▶ **Supplied records**:

Start of Block

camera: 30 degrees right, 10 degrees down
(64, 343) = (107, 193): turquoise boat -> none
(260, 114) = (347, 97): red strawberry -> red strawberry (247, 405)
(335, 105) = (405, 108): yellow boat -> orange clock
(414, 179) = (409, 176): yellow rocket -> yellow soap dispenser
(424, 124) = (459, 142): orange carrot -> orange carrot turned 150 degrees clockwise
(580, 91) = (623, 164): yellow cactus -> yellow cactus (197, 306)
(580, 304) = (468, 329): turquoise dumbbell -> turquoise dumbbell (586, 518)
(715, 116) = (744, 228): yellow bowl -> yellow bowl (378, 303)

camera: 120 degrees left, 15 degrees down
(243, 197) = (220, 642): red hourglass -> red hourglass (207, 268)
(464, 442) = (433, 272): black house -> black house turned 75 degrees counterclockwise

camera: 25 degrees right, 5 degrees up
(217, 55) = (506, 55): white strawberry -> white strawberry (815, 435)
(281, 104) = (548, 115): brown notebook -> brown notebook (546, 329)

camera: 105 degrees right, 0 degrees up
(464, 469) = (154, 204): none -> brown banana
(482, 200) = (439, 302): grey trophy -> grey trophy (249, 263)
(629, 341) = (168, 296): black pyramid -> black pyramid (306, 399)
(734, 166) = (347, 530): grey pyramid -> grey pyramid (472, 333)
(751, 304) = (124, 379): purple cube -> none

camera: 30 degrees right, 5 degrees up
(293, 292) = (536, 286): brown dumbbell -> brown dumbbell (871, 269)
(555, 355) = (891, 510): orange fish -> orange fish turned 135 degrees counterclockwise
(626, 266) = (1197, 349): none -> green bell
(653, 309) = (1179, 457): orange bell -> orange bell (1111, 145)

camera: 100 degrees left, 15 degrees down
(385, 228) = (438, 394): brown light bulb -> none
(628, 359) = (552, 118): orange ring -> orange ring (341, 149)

End of Block

▶ **Activity**:
Please repeat the listing exactly, with nothing left out.

▶ **Answer for the task**:
camera: 30 degrees right, 10 degrees down
(64, 343) = (107, 193): turquoise boat -> none
(260, 114) = (347, 97): red strawberry -> red strawberry (247, 405)
(335, 105) = (405, 108): yellow boat -> orange clock
(414, 179) = (409, 176): yellow rocket -> yellow soap dispenser
(424, 124) = (459, 142): orange carrot -> orange carrot turned 150 degrees clockwise
(580, 91) = (623, 164): yellow cactus -> yellow cactus (197, 306)
(580, 304) = (468, 329): turquoise dumbbell -> turquoise dumbbell (586, 518)
(715, 116) = (744, 228): yellow bowl -> yellow bowl (378, 303)

camera: 120 degrees left, 15 degrees down
(243, 197) = (220, 642): red hourglass -> red hourglass (207, 268)
(464, 442) = (433, 272): black house -> black house turned 75 degrees counterclockwise

camera: 25 degrees right, 5 degrees up
(217, 55) = (506, 55): white strawberry -> white strawberry (815, 435)
(281, 104) = (548, 115): brown notebook -> brown notebook (546, 329)

camera: 105 degrees right, 0 degrees up
(464, 469) = (154, 204): none -> brown banana
(482, 200) = (439, 302): grey trophy -> grey trophy (249, 263)
(629, 341) = (168, 296): black pyramid -> black pyramid (306, 399)
(734, 166) = (347, 530): grey pyramid -> grey pyramid (472, 333)
(751, 304) = (124, 379): purple cube -> none

camera: 30 degrees right, 5 degrees up
(293, 292) = (536, 286): brown dumbbell -> brown dumbbell (871, 269)
(555, 355) = (891, 510): orange fish -> orange fish turned 135 degrees counterclockwise
(626, 266) = (1197, 349): none -> green bell
(653, 309) = (1179, 457): orange bell -> orange bell (1111, 145)

camera: 100 degrees left, 15 degrees down
(385, 228) = (438, 394): brown light bulb -> none
(628, 359) = (552, 118): orange ring -> orange ring (341, 149)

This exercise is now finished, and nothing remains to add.